[WORK REQUEST]
An acceptable response holds only the line containing "blue brick F2:F3" and every line after it to the end of the records, each reproduced exactly.

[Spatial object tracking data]
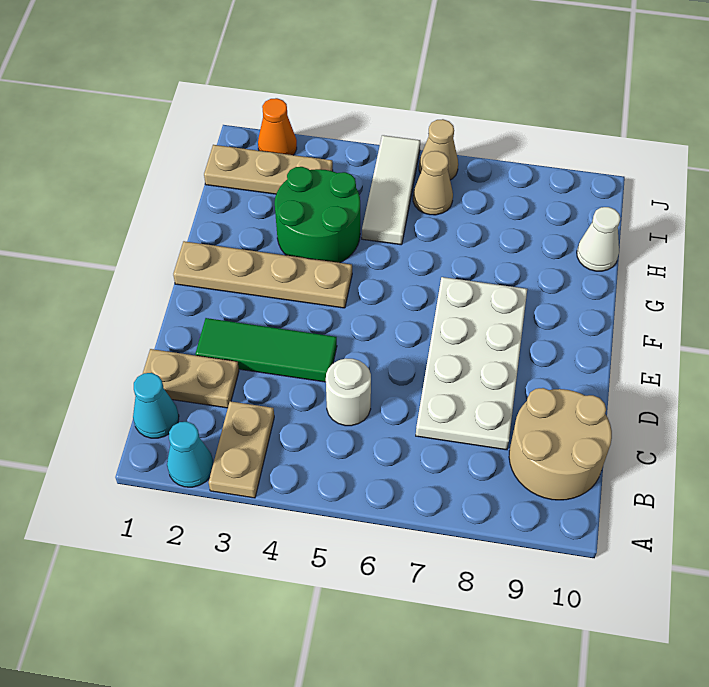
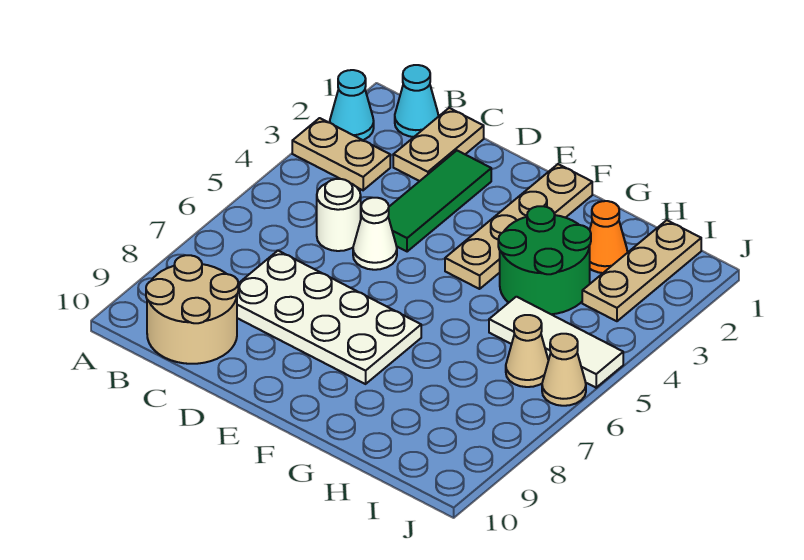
white cone H10 level 1 -> white cone D5 level 1
orange cone J2 level 1 -> orange cone H2 level 1

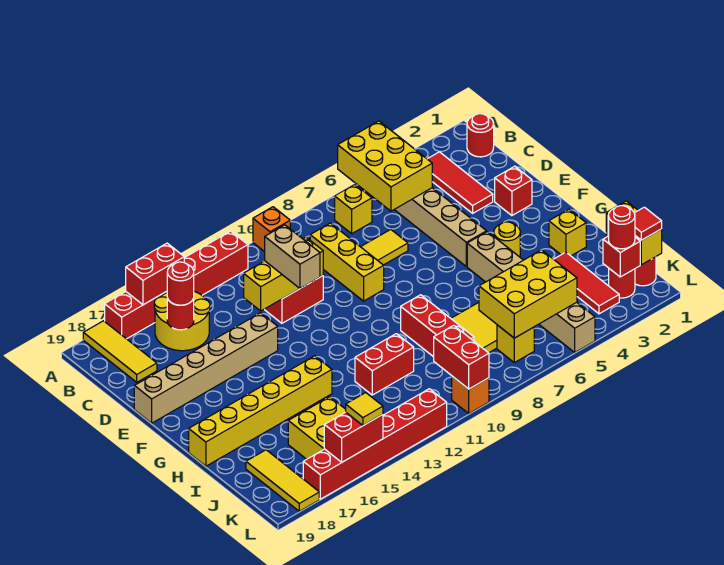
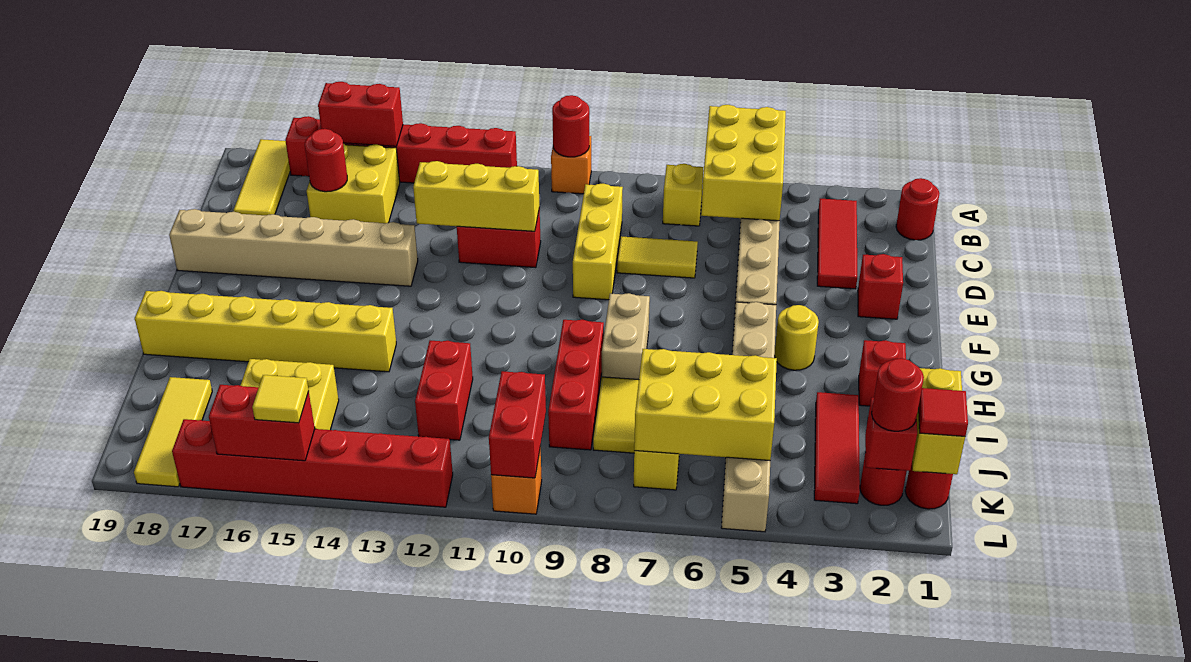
yellow round brick B15:C16 level 1 -> yellow brick B15:C16 level 1
red round brick C16 level 3 -> red round brick A10 level 2
tan brick D12:E12 level 3 -> tan brick G8:H8 level 1
yellow brick H2 level 1 -> red brick H2 level 1
red brick I11:I12 level 1 -> red brick I12:J12 level 1

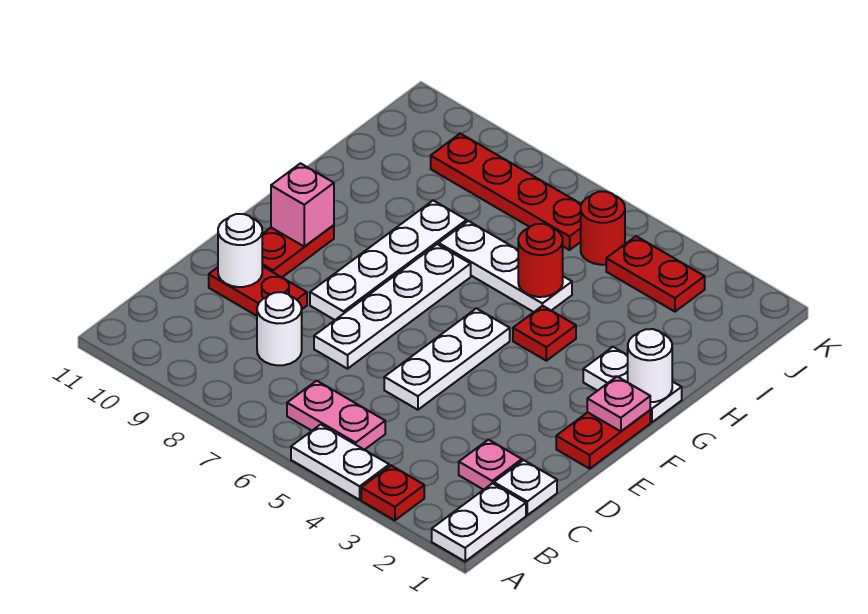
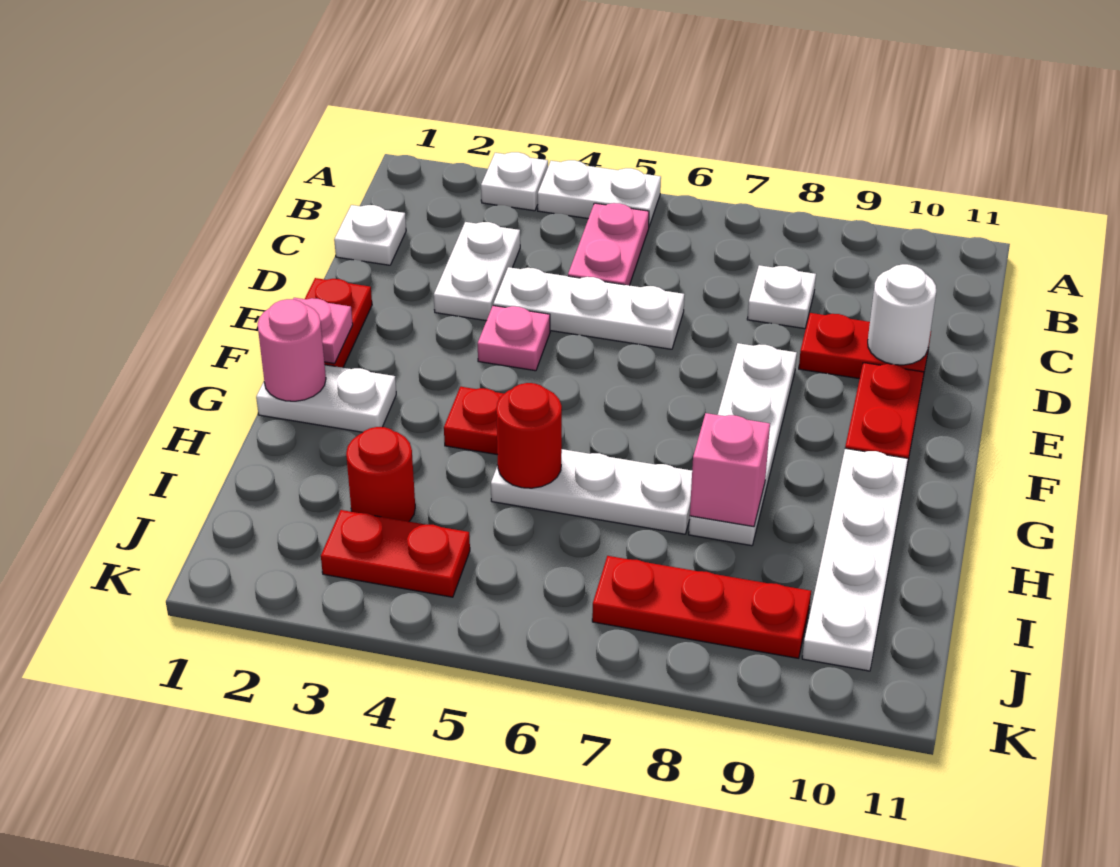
white plate A1:B1 level 1 -> white plate C3:D3 level 1
red plate A3 level 1 -> white plate A3 level 1
pink plate B5:B6 level 1 -> pink plate B5:C5 level 1
pink plate C2 level 1 -> pink plate E4 level 1
white round brick C8 level 1 -> white plate C8 level 1
white plate D5:F5 level 1 -> white plate D4:D6 level 1
white plate D7:G7 level 1 -> white plate G10:J10 level 1
pink brick F10 level 2 -> pink brick H8 level 2
white round brick G1 level 2 -> pink round brick G1 level 2
red round brick J5 level 1 -> red round brick I3 level 1
red plate J6:J9 level 1 -> red plate J7:J9 level 1

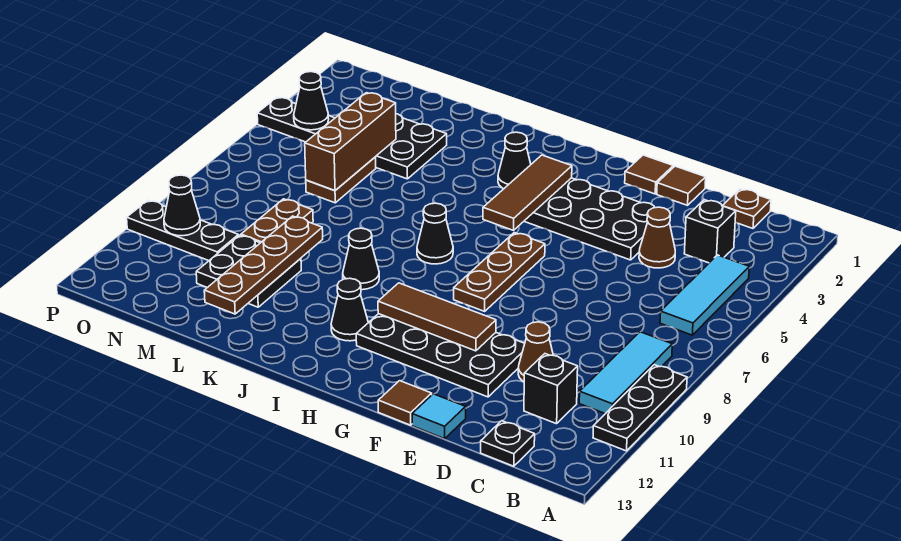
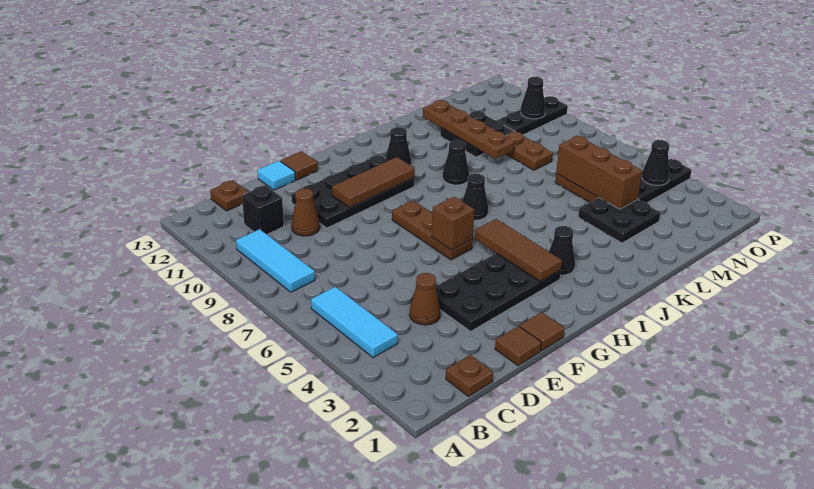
black plate A9:A11 level 1 -> none
black brick C3 level 1 -> none
black plate C13 level 1 -> brown plate C13 level 1
none -> brown brick G6 level 2

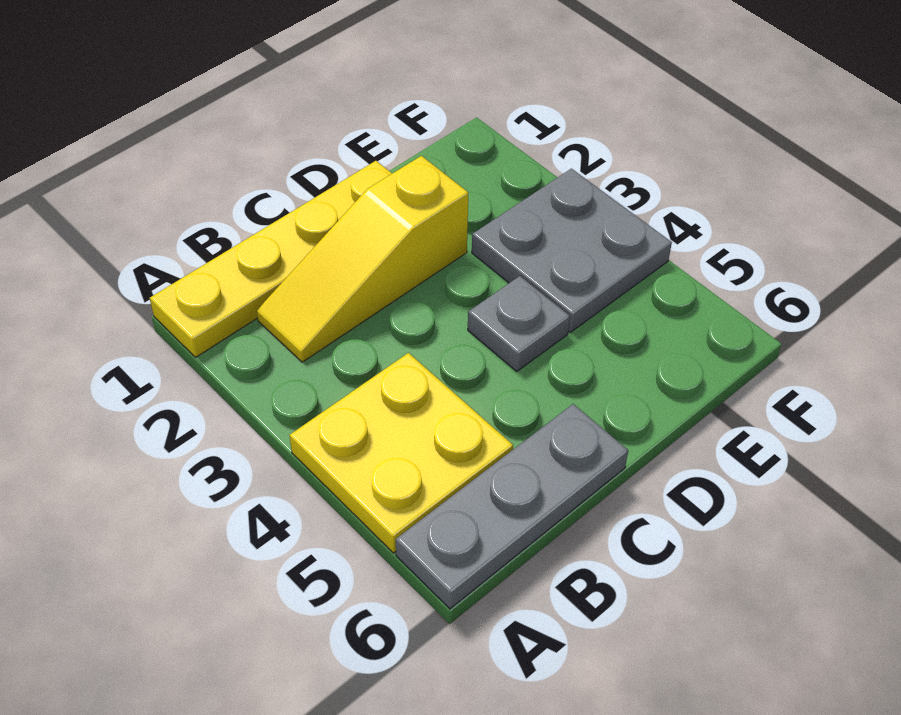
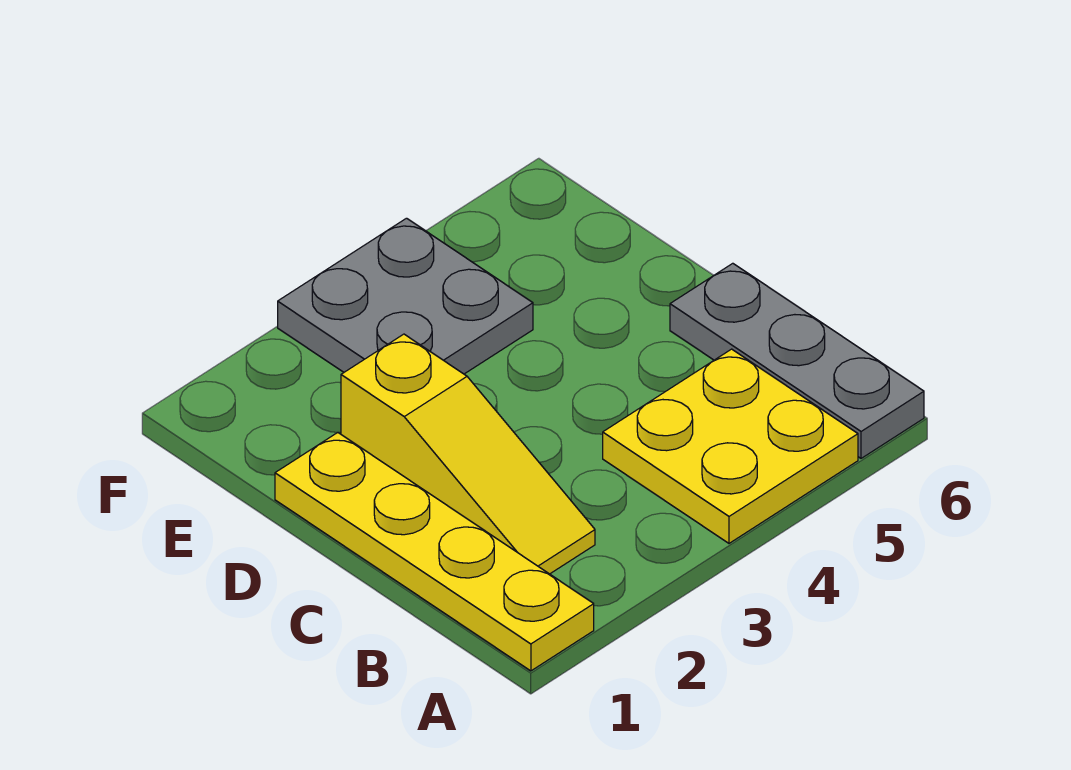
grey plate D4 level 1 -> none

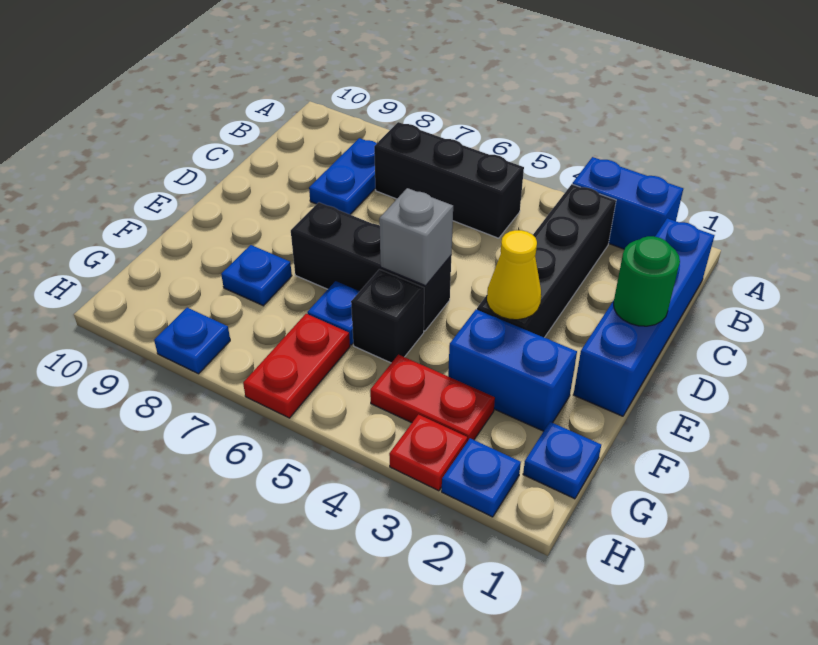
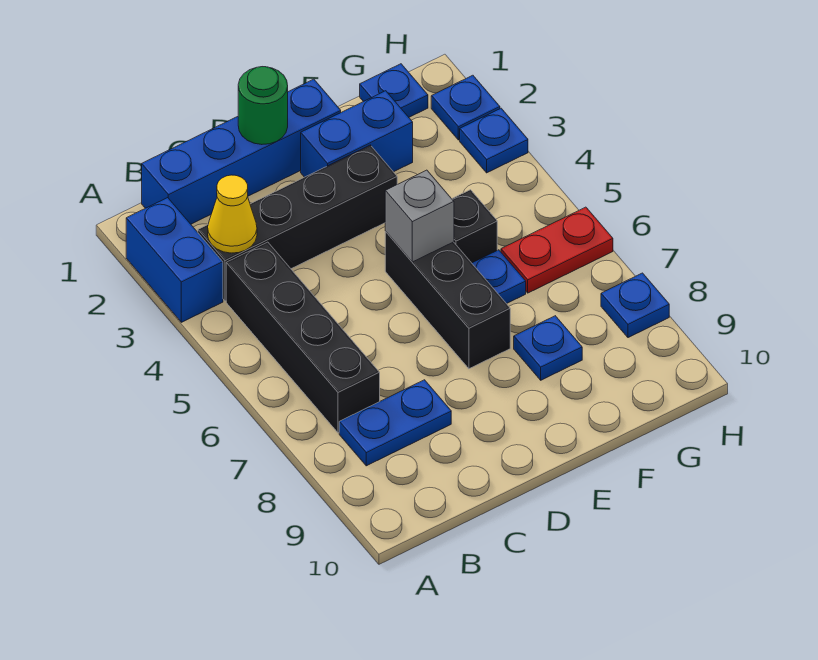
black brick B5:B7 level 1 -> black brick B4:B7 level 1
yellow cone E3 level 2 -> yellow cone B3 level 2
blue brick F2:F3 level 1 -> blue brick E2:F2 level 1
red plate G3:G4 level 1 -> none
red plate H3 level 1 -> blue plate H3 level 1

[RESPONSE BOX]
blue brick F2:F3 level 1 -> blue brick E2:F2 level 1
red plate G3:G4 level 1 -> none
red plate H3 level 1 -> blue plate H3 level 1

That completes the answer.